**Work item**
All entries are to be transcribed exactly. Pictures are not part of the copy.

[Given data]

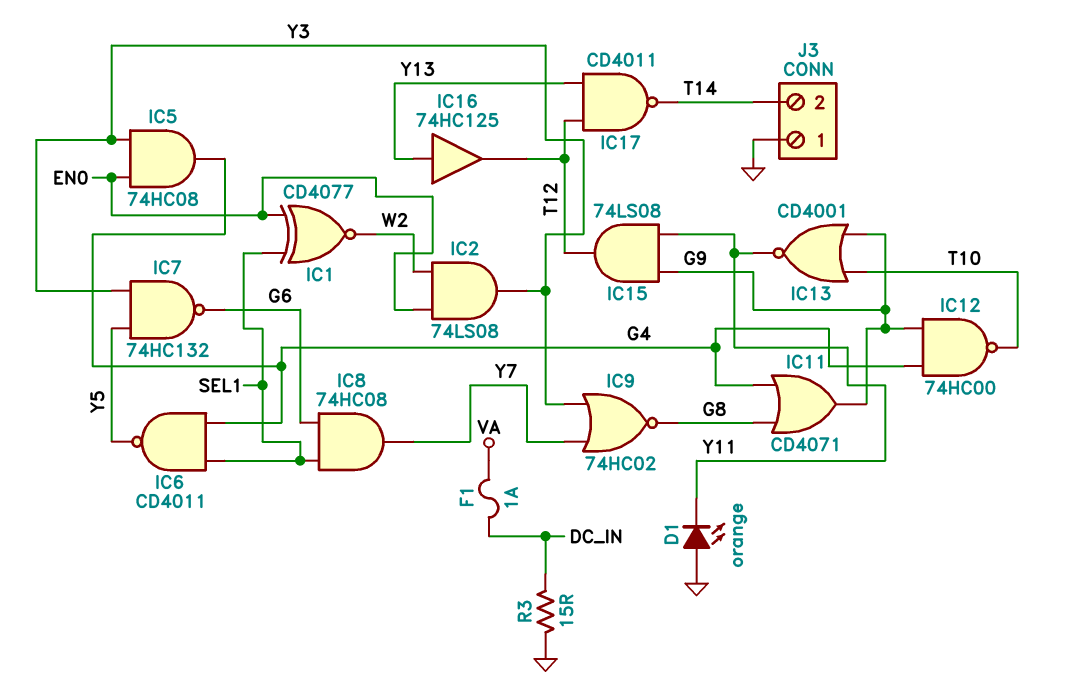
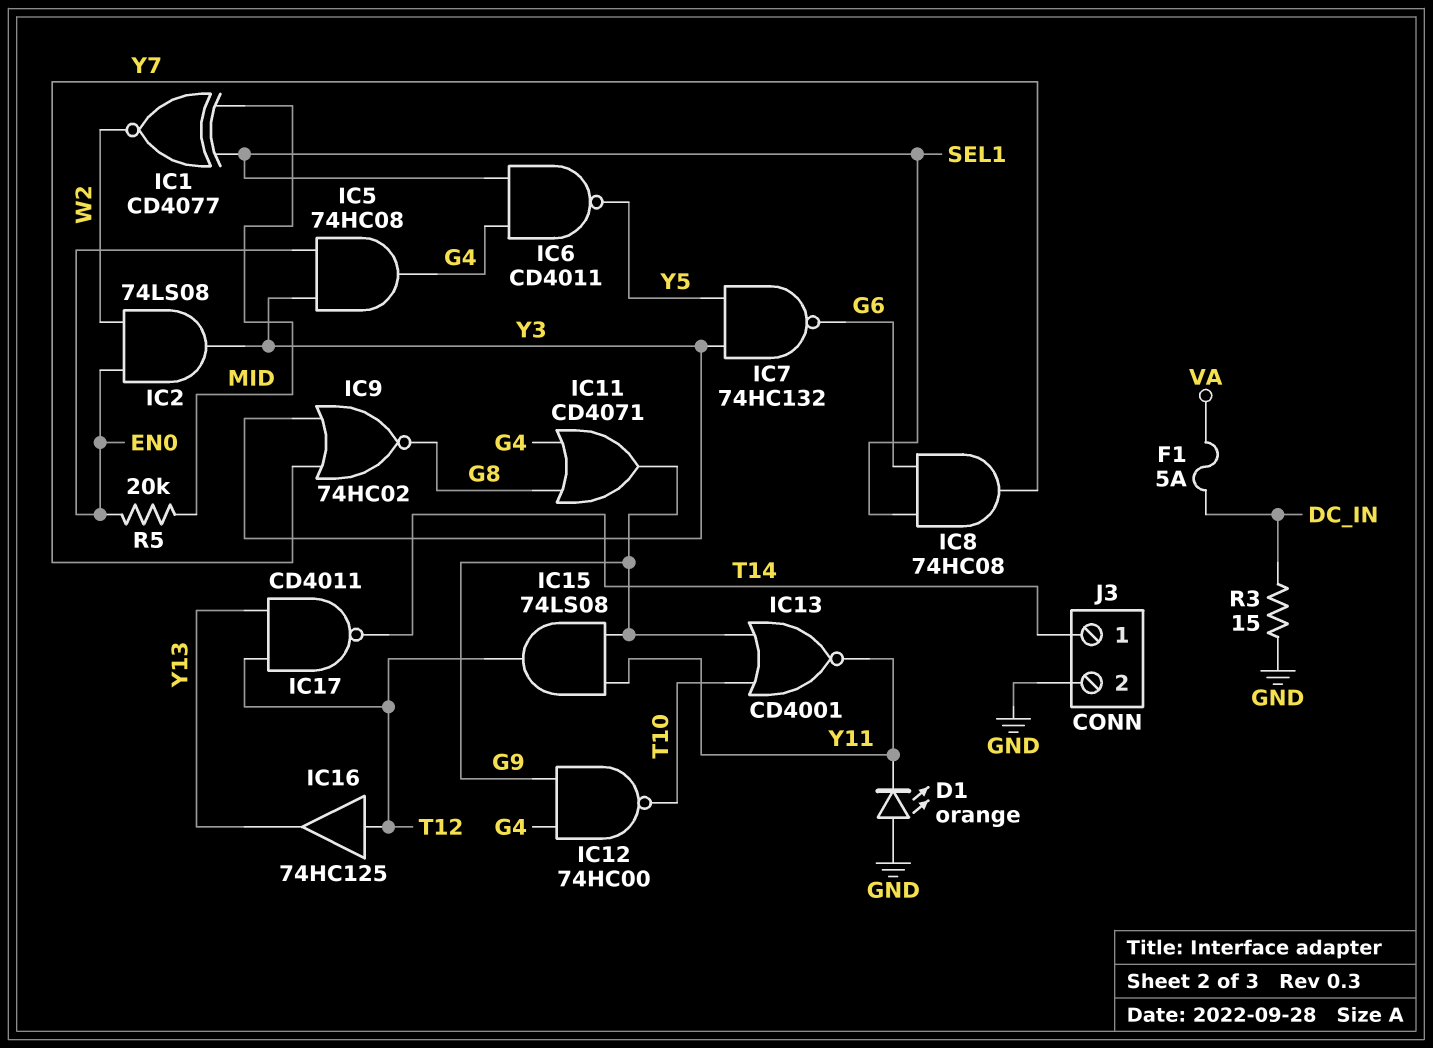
F1: 1A (DC_IN, VA) -> 5A (DC_IN, VA)
IC1: XNOR CD4077 (in EN0, in SEL1, out W2) -> XNOR CD4077 (in MID, in SEL1, out W2)
IC16: buffer 74HC125 (in Y13, out T12) -> buffer 74HC125 (in T12, out Y13)
J3 pin 1: GND -> T14
J3 pin 2: T14 -> GND
R5: none -> 20k (EN0, MID)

[/Given data]

**Output below**
F1: 1A (DC_IN, VA) -> 5A (DC_IN, VA)
IC1: XNOR CD4077 (in EN0, in SEL1, out W2) -> XNOR CD4077 (in MID, in SEL1, out W2)
IC16: buffer 74HC125 (in Y13, out T12) -> buffer 74HC125 (in T12, out Y13)
J3 pin 1: GND -> T14
J3 pin 2: T14 -> GND
R5: none -> 20k (EN0, MID)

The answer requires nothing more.